What is required: I need the number of lines in the data that contain the word "none", and nothing beyond it.

- - - - - - -

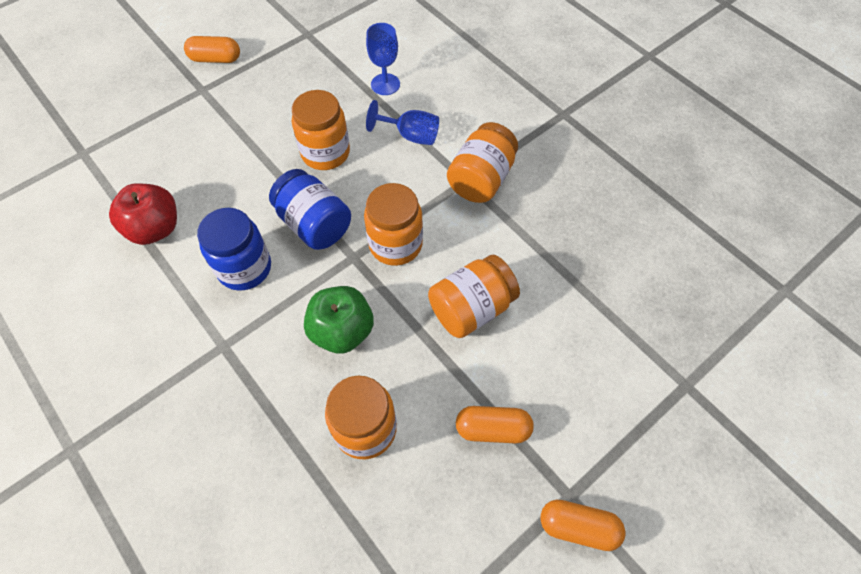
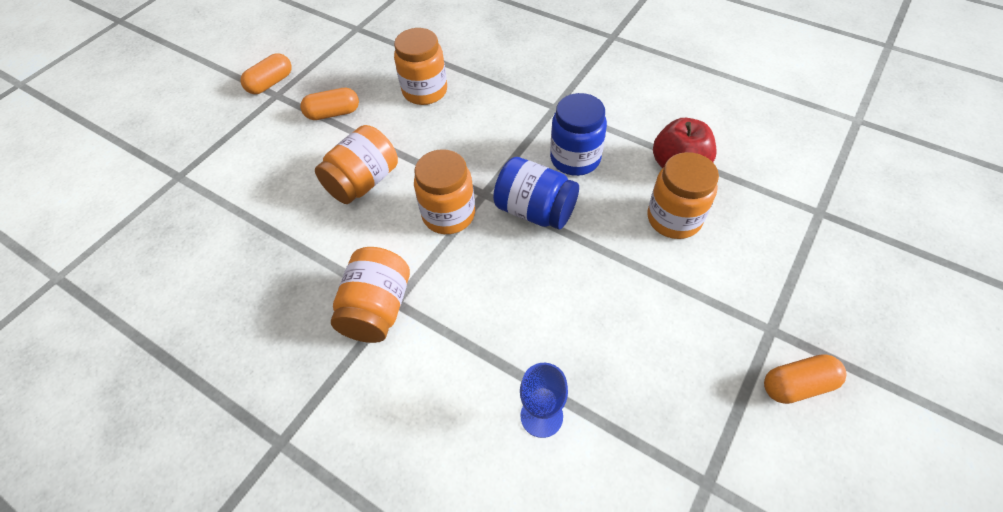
camera: 165 degrees right, 5 degrees down
(325, 153) = (566, 288): orange jar -> orange jar (674, 219)
(342, 331) = (467, 138): green apple -> none
(410, 136) = (476, 342): blue goblet -> none
(578, 527) = (270, 83): orange capsule -> orange capsule turned 45 degrees counterclockwise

- - - - - - -

Output for this task: 2